[Collected data entries]
**********
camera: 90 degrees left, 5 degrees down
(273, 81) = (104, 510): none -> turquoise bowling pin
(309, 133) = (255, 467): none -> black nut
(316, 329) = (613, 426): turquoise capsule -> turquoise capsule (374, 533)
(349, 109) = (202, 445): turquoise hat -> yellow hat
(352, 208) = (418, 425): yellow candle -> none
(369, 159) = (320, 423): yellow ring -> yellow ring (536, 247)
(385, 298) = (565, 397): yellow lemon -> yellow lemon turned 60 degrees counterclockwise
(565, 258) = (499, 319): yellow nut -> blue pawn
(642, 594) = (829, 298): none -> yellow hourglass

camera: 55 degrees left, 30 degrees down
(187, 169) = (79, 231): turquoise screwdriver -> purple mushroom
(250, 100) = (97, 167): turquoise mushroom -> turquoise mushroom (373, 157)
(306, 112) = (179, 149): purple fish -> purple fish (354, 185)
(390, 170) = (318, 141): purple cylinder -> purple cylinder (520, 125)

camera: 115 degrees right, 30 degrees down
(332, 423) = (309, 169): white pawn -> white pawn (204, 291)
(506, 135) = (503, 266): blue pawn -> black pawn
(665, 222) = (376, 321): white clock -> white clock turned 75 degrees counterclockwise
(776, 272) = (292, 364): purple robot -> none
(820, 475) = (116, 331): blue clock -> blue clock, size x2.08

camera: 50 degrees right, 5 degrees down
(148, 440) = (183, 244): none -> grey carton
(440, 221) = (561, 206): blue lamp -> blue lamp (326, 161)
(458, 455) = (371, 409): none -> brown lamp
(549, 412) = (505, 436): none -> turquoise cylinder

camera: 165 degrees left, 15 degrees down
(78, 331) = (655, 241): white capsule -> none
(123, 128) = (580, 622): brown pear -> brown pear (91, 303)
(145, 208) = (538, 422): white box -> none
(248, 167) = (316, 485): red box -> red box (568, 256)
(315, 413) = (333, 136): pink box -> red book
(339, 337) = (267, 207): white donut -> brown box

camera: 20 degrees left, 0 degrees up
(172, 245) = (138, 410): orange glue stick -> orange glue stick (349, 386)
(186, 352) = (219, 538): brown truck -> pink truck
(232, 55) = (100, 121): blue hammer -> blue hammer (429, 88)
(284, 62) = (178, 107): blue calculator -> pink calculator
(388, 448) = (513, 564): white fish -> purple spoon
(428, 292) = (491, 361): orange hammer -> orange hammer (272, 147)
**********
Task instructions>
Would you copy every line of the entries in which "right" appears?

Task result>
camera: 115 degrees right, 30 degrees down
camera: 50 degrees right, 5 degrees down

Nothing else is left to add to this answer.